* _CHALLENGE_:
Rewrite the data below as a numbered list, one line per item, and leave out any blank lines.

::::::::::

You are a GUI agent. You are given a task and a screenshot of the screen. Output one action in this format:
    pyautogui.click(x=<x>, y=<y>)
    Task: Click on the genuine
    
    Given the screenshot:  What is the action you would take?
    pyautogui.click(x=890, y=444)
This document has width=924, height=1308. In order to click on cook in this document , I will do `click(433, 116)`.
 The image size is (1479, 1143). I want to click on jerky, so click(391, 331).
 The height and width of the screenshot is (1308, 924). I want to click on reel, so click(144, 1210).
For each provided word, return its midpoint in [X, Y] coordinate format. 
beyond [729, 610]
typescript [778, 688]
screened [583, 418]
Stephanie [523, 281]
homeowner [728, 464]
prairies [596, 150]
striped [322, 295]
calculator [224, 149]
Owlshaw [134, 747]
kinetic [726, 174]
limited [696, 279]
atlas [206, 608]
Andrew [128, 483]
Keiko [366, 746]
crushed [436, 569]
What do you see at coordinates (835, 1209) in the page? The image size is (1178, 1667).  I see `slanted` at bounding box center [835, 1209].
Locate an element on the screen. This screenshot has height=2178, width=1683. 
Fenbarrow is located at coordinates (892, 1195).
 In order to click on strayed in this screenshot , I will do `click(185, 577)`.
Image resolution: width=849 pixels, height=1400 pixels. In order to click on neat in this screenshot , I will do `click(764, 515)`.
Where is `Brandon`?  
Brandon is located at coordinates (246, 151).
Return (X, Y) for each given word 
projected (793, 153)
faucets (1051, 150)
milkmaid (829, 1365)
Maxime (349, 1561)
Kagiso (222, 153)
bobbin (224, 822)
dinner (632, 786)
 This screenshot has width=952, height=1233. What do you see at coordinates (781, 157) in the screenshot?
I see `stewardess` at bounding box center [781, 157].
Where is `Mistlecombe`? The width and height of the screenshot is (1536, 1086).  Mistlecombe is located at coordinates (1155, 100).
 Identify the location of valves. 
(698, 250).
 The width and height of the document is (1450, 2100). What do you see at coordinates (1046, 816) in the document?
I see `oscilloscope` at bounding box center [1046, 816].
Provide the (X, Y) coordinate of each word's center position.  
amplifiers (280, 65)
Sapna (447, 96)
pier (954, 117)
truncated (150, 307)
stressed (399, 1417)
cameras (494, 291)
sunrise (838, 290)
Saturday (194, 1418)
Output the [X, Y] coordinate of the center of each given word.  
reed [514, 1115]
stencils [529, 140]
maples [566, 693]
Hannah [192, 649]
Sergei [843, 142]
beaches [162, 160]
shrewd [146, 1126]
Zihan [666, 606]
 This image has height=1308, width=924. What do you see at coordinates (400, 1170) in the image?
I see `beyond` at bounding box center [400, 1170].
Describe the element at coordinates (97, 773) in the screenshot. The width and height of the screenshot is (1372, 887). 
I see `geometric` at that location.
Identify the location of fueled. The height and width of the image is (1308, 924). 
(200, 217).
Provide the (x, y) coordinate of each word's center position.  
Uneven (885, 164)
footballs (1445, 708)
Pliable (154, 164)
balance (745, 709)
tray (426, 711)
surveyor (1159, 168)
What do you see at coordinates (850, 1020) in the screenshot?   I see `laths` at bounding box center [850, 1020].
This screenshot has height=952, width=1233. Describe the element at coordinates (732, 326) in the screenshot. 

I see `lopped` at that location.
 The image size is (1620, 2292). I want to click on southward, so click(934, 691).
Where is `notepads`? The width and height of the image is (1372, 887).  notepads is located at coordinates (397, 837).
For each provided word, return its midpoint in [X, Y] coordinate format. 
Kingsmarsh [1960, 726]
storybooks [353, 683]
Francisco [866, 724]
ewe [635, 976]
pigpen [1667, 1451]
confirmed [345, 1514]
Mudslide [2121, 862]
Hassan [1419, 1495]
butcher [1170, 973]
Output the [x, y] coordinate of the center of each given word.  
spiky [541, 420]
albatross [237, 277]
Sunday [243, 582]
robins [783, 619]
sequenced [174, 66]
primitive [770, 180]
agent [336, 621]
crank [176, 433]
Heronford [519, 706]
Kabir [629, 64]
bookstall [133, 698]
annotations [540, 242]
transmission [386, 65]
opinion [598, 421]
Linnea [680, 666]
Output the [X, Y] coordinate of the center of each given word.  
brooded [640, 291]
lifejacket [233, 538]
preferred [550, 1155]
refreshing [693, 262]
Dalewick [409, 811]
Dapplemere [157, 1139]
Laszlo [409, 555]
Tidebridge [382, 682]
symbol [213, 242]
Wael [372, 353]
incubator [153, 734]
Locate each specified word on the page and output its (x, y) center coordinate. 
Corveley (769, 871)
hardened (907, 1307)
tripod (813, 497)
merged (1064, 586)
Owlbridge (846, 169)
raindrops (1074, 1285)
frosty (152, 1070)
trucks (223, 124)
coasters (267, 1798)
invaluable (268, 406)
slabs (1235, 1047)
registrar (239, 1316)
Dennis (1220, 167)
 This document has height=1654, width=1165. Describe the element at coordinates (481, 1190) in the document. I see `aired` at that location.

::::::::::

* _ANSWER FOR THIS EXERCISE_:
1. You are a GUI agent. You are given a task and a screenshot of the screen. Output one action in this format:
2.     pyautogui.click(x=<x>, y=<y>)
3.     Task: Click on the genuine
4.     Given the screenshot:  What is the action you would take?
5.     pyautogui.click(x=890, y=444)
6. This document has width=924, height=1308. In order to click on cook in this document , I will do `click(433, 116)`.
7.  The image size is (1479, 1143). I want to click on jerky, so click(391, 331).
8.  The height and width of the screenshot is (1308, 924). I want to click on reel, so click(144, 1210).
9. For each provided word, return its midpoint in [X, Y] coordinate format. 
10. beyond [729, 610]
11. typescript [778, 688]
12. screened [583, 418]
13. Stephanie [523, 281]
14. homeowner [728, 464]
15. prairies [596, 150]
16. striped [322, 295]
17. calculator [224, 149]
18. Owlshaw [134, 747]
19. kinetic [726, 174]
20. limited [696, 279]
21. atlas [206, 608]
22. Andrew [128, 483]
23. Keiko [366, 746]
24. crushed [436, 569]
25. What do you see at coordinates (835, 1209) in the page? The image size is (1178, 1667).  I see `slanted` at bounding box center [835, 1209].
26. Locate an element on the screen. This screenshot has height=2178, width=1683. 
27. Fenbarrow is located at coordinates (892, 1195).
28.  In order to click on strayed in this screenshot , I will do `click(185, 577)`.
29. Image resolution: width=849 pixels, height=1400 pixels. In order to click on neat in this screenshot , I will do `click(764, 515)`.
30. Where is `Brandon`?  
31. Brandon is located at coordinates (246, 151).
32. Return (X, Y) for each given word 
33. projected (793, 153)
34. faucets (1051, 150)
35. milkmaid (829, 1365)
36. Maxime (349, 1561)
37. Kagiso (222, 153)
38. bobbin (224, 822)
39. dinner (632, 786)
40.  This screenshot has width=952, height=1233. What do you see at coordinates (781, 157) in the screenshot?
41. I see `stewardess` at bounding box center [781, 157].
42. Where is `Mistlecombe`? The width and height of the screenshot is (1536, 1086).  Mistlecombe is located at coordinates (1155, 100).
43.  Identify the location of valves. 
44. (698, 250).
45.  The width and height of the document is (1450, 2100). What do you see at coordinates (1046, 816) in the document?
46. I see `oscilloscope` at bounding box center [1046, 816].
47. Provide the (X, Y) coordinate of each word's center position.  
48. amplifiers (280, 65)
49. Sapna (447, 96)
50. pier (954, 117)
51. truncated (150, 307)
52. stressed (399, 1417)
53. cameras (494, 291)
54. sunrise (838, 290)
55. Saturday (194, 1418)
56. Output the [X, Y] coordinate of the center of each given word.  
57. reed [514, 1115]
58. stencils [529, 140]
59. maples [566, 693]
60. Hannah [192, 649]
61. Sergei [843, 142]
62. beaches [162, 160]
63. shrewd [146, 1126]
64. Zihan [666, 606]
65.  This image has height=1308, width=924. What do you see at coordinates (400, 1170) in the image?
66. I see `beyond` at bounding box center [400, 1170].
67. Describe the element at coordinates (97, 773) in the screenshot. The width and height of the screenshot is (1372, 887). 
68. I see `geometric` at that location.
69. Identify the location of fueled. The height and width of the image is (1308, 924). 
70. (200, 217).
71. Provide the (x, y) coordinate of each word's center position.  
72. Uneven (885, 164)
73. footballs (1445, 708)
74. Pliable (154, 164)
75. balance (745, 709)
76. tray (426, 711)
77. surveyor (1159, 168)
78. What do you see at coordinates (850, 1020) in the screenshot?   I see `laths` at bounding box center [850, 1020].
79. This screenshot has height=952, width=1233. Describe the element at coordinates (732, 326) in the screenshot. 
80. I see `lopped` at that location.
81.  The image size is (1620, 2292). I want to click on southward, so click(934, 691).
82. Where is `notepads`? The width and height of the image is (1372, 887).  notepads is located at coordinates (397, 837).
83. For each provided word, return its midpoint in [X, Y] coordinate format. 
84. Kingsmarsh [1960, 726]
85. storybooks [353, 683]
86. Francisco [866, 724]
87. ewe [635, 976]
88. pigpen [1667, 1451]
89. confirmed [345, 1514]
90. Mudslide [2121, 862]
91. Hassan [1419, 1495]
92. butcher [1170, 973]
93. Output the [x, y] coordinate of the center of each given word.  
94. spiky [541, 420]
95. albatross [237, 277]
96. Sunday [243, 582]
97. robins [783, 619]
98. sequenced [174, 66]
99. primitive [770, 180]
100. agent [336, 621]
101. crank [176, 433]
102. Heronford [519, 706]
103. Kabir [629, 64]
104. bookstall [133, 698]
105. annotations [540, 242]
106. transmission [386, 65]
107. opinion [598, 421]
108. Linnea [680, 666]
109. Output the [X, Y] coordinate of the center of each given word.  
110. brooded [640, 291]
111. lifejacket [233, 538]
112. preferred [550, 1155]
113. refreshing [693, 262]
114. Dalewick [409, 811]
115. Dapplemere [157, 1139]
116. Laszlo [409, 555]
117. Tidebridge [382, 682]
118. symbol [213, 242]
119. Wael [372, 353]
120. incubator [153, 734]
121. Locate each specified word on the page and output its (x, y) center coordinate. 
122. Corveley (769, 871)
123. hardened (907, 1307)
124. tripod (813, 497)
125. merged (1064, 586)
126. Owlbridge (846, 169)
127. raindrops (1074, 1285)
128. frosty (152, 1070)
129. trucks (223, 124)
130. coasters (267, 1798)
131. invaluable (268, 406)
132. slabs (1235, 1047)
133. registrar (239, 1316)
134. Dennis (1220, 167)
135.  This document has height=1654, width=1165. Describe the element at coordinates (481, 1190) in the document. I see `aired` at that location.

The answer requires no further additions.